PROBLEM TO WORK ON: Output only how many lines below contain "bobine".

RAW DATA:
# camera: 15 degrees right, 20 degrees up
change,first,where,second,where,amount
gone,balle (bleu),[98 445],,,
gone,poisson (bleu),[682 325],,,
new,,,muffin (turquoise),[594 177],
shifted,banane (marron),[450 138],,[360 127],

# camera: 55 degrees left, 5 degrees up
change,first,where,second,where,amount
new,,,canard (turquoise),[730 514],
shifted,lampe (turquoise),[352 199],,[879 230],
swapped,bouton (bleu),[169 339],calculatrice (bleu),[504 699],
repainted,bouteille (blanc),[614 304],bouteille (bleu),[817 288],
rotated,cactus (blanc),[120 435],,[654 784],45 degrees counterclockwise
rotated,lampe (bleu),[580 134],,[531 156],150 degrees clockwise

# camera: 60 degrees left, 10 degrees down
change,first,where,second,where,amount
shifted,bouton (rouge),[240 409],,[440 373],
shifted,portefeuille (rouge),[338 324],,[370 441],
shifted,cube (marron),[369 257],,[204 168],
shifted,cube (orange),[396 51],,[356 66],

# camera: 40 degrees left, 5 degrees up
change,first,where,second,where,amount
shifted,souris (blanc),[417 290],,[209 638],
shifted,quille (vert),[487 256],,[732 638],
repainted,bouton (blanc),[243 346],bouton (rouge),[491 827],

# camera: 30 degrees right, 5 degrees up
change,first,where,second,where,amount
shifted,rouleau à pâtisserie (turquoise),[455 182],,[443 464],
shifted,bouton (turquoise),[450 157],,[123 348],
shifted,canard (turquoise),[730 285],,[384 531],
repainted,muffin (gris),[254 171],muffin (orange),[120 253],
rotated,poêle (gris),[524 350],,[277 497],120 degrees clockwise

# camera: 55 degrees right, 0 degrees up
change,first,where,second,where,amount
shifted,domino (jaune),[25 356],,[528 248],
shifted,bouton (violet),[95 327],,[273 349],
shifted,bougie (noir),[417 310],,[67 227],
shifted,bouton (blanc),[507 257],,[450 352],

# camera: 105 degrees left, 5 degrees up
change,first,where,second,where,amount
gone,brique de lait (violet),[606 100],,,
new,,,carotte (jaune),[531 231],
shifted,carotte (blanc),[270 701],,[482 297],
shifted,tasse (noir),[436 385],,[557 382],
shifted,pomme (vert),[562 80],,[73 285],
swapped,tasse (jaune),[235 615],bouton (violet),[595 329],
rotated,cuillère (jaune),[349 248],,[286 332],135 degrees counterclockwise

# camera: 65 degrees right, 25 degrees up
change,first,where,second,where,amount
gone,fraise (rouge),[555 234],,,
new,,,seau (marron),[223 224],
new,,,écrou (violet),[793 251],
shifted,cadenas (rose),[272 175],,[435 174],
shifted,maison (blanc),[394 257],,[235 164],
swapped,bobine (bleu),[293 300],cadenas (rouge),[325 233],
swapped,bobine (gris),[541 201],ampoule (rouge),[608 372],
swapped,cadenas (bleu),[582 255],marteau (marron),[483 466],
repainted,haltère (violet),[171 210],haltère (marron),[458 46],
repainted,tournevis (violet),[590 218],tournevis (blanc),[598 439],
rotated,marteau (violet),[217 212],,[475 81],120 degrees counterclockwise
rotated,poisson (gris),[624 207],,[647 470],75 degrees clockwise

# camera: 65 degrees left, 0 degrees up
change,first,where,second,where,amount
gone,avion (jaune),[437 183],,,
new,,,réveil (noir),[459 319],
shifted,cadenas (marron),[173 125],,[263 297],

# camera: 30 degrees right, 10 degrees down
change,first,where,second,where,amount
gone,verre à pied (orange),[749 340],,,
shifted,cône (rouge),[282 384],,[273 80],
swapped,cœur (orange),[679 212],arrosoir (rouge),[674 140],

TASK ANSWER: 2